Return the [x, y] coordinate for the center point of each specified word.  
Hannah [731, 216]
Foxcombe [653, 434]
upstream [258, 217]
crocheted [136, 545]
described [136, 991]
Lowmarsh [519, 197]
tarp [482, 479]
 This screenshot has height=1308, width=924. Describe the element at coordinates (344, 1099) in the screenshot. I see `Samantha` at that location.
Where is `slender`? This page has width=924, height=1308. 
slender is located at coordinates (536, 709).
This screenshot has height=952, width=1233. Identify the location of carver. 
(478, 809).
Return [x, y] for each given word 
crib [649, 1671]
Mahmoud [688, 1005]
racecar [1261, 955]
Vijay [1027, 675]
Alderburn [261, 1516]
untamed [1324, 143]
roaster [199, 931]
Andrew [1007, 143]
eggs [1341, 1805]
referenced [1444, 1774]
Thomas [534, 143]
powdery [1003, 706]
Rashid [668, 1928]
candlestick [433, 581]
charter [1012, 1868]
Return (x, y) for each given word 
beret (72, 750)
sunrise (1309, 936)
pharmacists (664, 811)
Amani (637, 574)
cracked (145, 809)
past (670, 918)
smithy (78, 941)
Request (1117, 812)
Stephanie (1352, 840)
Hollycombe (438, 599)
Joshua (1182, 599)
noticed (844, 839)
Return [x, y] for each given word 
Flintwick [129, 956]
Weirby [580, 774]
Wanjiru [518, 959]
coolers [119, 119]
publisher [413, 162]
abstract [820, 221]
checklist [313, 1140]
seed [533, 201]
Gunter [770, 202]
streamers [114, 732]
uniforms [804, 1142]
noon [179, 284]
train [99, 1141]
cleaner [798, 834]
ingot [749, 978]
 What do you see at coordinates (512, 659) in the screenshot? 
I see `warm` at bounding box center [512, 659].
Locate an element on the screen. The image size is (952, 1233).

____________________

→ Goal: Update all the items above, substituting "listed word" for "given word" wherever it occurs and leaving every other part as it stands.

→ Answer to the problem:
Return the [x, y] coordinate for the center point of each specified word.  
Hannah [731, 216]
Foxcombe [653, 434]
upstream [258, 217]
crocheted [136, 545]
described [136, 991]
Lowmarsh [519, 197]
tarp [482, 479]
 This screenshot has height=1308, width=924. Describe the element at coordinates (344, 1099) in the screenshot. I see `Samantha` at that location.
Where is `slender`? This page has width=924, height=1308. 
slender is located at coordinates (536, 709).
This screenshot has height=952, width=1233. Identify the location of carver. 
(478, 809).
Return [x, y] for each listed word 
crib [649, 1671]
Mahmoud [688, 1005]
racecar [1261, 955]
Vijay [1027, 675]
Alderburn [261, 1516]
untamed [1324, 143]
roaster [199, 931]
Andrew [1007, 143]
eggs [1341, 1805]
referenced [1444, 1774]
Thomas [534, 143]
powdery [1003, 706]
Rashid [668, 1928]
candlestick [433, 581]
charter [1012, 1868]
Return (x, y) for each listed word 
beret (72, 750)
sunrise (1309, 936)
pharmacists (664, 811)
Amani (637, 574)
cracked (145, 809)
past (670, 918)
smithy (78, 941)
Request (1117, 812)
Stephanie (1352, 840)
Hollycombe (438, 599)
Joshua (1182, 599)
noticed (844, 839)
Return [x, y] for each listed word 
Flintwick [129, 956]
Weirby [580, 774]
Wanjiru [518, 959]
coolers [119, 119]
publisher [413, 162]
abstract [820, 221]
checklist [313, 1140]
seed [533, 201]
Gunter [770, 202]
streamers [114, 732]
uniforms [804, 1142]
noon [179, 284]
train [99, 1141]
cleaner [798, 834]
ingot [749, 978]
 What do you see at coordinates (512, 659) in the screenshot? 
I see `warm` at bounding box center [512, 659].
Locate an element on the screen. The image size is (952, 1233).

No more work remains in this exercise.